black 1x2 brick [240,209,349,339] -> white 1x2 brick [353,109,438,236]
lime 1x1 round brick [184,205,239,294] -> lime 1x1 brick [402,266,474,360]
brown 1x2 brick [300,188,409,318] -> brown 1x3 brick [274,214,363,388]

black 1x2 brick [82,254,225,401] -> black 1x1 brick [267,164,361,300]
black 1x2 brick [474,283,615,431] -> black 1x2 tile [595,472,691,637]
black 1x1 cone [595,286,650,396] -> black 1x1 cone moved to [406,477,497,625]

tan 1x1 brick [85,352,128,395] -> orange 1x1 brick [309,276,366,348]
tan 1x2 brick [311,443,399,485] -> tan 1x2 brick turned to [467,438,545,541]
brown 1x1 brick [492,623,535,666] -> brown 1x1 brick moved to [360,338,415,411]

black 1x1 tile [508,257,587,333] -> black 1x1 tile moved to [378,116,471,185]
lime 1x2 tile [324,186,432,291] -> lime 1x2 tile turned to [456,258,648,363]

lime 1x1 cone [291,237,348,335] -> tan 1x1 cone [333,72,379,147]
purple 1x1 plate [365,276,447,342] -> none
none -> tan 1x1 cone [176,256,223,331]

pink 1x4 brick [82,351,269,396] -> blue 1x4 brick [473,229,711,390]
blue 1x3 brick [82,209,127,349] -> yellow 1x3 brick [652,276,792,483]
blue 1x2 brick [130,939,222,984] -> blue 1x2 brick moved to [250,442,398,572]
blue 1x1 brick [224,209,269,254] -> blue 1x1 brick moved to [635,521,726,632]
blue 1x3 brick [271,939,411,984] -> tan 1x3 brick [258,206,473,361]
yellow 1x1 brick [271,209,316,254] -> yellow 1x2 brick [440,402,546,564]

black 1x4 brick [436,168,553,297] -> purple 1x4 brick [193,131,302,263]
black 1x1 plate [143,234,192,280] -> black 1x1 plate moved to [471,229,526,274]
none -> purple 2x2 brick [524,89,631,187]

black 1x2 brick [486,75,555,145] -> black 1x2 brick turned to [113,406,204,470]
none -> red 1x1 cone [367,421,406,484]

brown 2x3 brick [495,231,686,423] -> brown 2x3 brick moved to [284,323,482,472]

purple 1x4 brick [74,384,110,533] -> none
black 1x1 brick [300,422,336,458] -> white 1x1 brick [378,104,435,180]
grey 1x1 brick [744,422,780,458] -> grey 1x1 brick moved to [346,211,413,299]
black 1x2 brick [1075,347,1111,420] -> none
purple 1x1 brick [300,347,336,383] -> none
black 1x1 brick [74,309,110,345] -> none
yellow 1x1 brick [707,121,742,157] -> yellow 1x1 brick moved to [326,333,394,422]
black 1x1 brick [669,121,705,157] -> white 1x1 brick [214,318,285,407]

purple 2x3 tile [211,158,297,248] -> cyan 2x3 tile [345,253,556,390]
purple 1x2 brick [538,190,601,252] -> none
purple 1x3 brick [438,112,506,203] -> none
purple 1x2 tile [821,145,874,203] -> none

════

Each line of the data above must be restated word for word.

black 1x2 brick [240,209,349,339] -> white 1x2 brick [353,109,438,236]
lime 1x1 round brick [184,205,239,294] -> lime 1x1 brick [402,266,474,360]
brown 1x2 brick [300,188,409,318] -> brown 1x3 brick [274,214,363,388]

black 1x2 brick [82,254,225,401] -> black 1x1 brick [267,164,361,300]
black 1x2 brick [474,283,615,431] -> black 1x2 tile [595,472,691,637]
black 1x1 cone [595,286,650,396] -> black 1x1 cone moved to [406,477,497,625]

tan 1x1 brick [85,352,128,395] -> orange 1x1 brick [309,276,366,348]
tan 1x2 brick [311,443,399,485] -> tan 1x2 brick turned to [467,438,545,541]
brown 1x1 brick [492,623,535,666] -> brown 1x1 brick moved to [360,338,415,411]

black 1x1 tile [508,257,587,333] -> black 1x1 tile moved to [378,116,471,185]
lime 1x2 tile [324,186,432,291] -> lime 1x2 tile turned to [456,258,648,363]

lime 1x1 cone [291,237,348,335] -> tan 1x1 cone [333,72,379,147]
purple 1x1 plate [365,276,447,342] -> none
none -> tan 1x1 cone [176,256,223,331]

pink 1x4 brick [82,351,269,396] -> blue 1x4 brick [473,229,711,390]
blue 1x3 brick [82,209,127,349] -> yellow 1x3 brick [652,276,792,483]
blue 1x2 brick [130,939,222,984] -> blue 1x2 brick moved to [250,442,398,572]
blue 1x1 brick [224,209,269,254] -> blue 1x1 brick moved to [635,521,726,632]
blue 1x3 brick [271,939,411,984] -> tan 1x3 brick [258,206,473,361]
yellow 1x1 brick [271,209,316,254] -> yellow 1x2 brick [440,402,546,564]

black 1x4 brick [436,168,553,297] -> purple 1x4 brick [193,131,302,263]
black 1x1 plate [143,234,192,280] -> black 1x1 plate moved to [471,229,526,274]
none -> purple 2x2 brick [524,89,631,187]

black 1x2 brick [486,75,555,145] -> black 1x2 brick turned to [113,406,204,470]
none -> red 1x1 cone [367,421,406,484]

brown 2x3 brick [495,231,686,423] -> brown 2x3 brick moved to [284,323,482,472]

purple 1x4 brick [74,384,110,533] -> none
black 1x1 brick [300,422,336,458] -> white 1x1 brick [378,104,435,180]
grey 1x1 brick [744,422,780,458] -> grey 1x1 brick moved to [346,211,413,299]
black 1x2 brick [1075,347,1111,420] -> none
purple 1x1 brick [300,347,336,383] -> none
black 1x1 brick [74,309,110,345] -> none
yellow 1x1 brick [707,121,742,157] -> yellow 1x1 brick moved to [326,333,394,422]
black 1x1 brick [669,121,705,157] -> white 1x1 brick [214,318,285,407]

purple 2x3 tile [211,158,297,248] -> cyan 2x3 tile [345,253,556,390]
purple 1x2 brick [538,190,601,252] -> none
purple 1x3 brick [438,112,506,203] -> none
purple 1x2 tile [821,145,874,203] -> none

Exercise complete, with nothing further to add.